##### Material provided

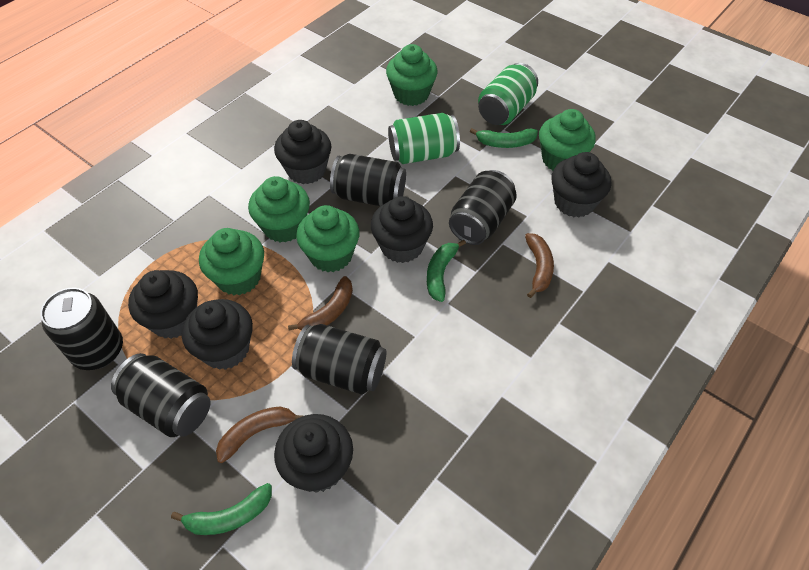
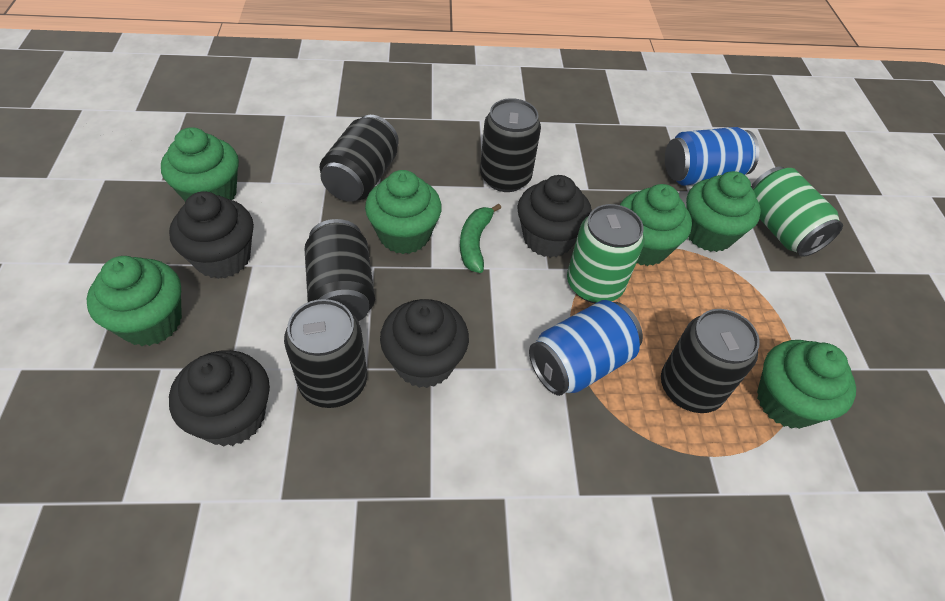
black cupcake: 6 -> 4
blue can: 0 -> 2
brown banana: 3 -> 0
green banana: 3 -> 1
green cupcake: 5 -> 6

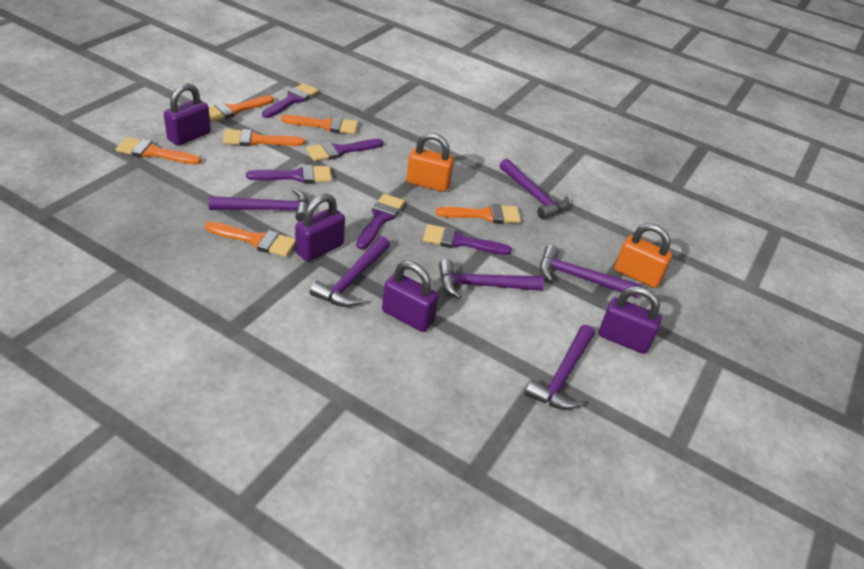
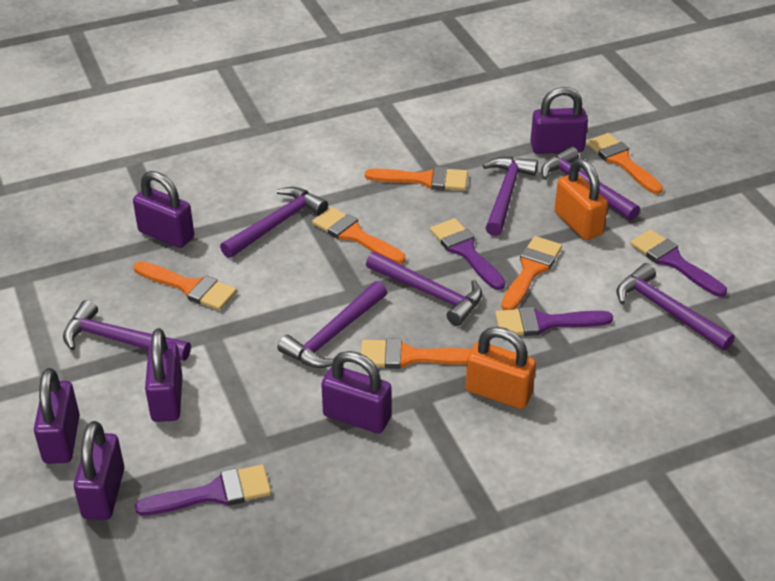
purple brush: 5 -> 4
purple hammer: 6 -> 7
purple padlock: 4 -> 6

##########

Aim of the exercise>
Copy each line of the records precisely and drop any images they hold.

Exercise solution>
black cupcake: 6 -> 4
blue can: 0 -> 2
brown banana: 3 -> 0
green banana: 3 -> 1
green cupcake: 5 -> 6

purple brush: 5 -> 4
purple hammer: 6 -> 7
purple padlock: 4 -> 6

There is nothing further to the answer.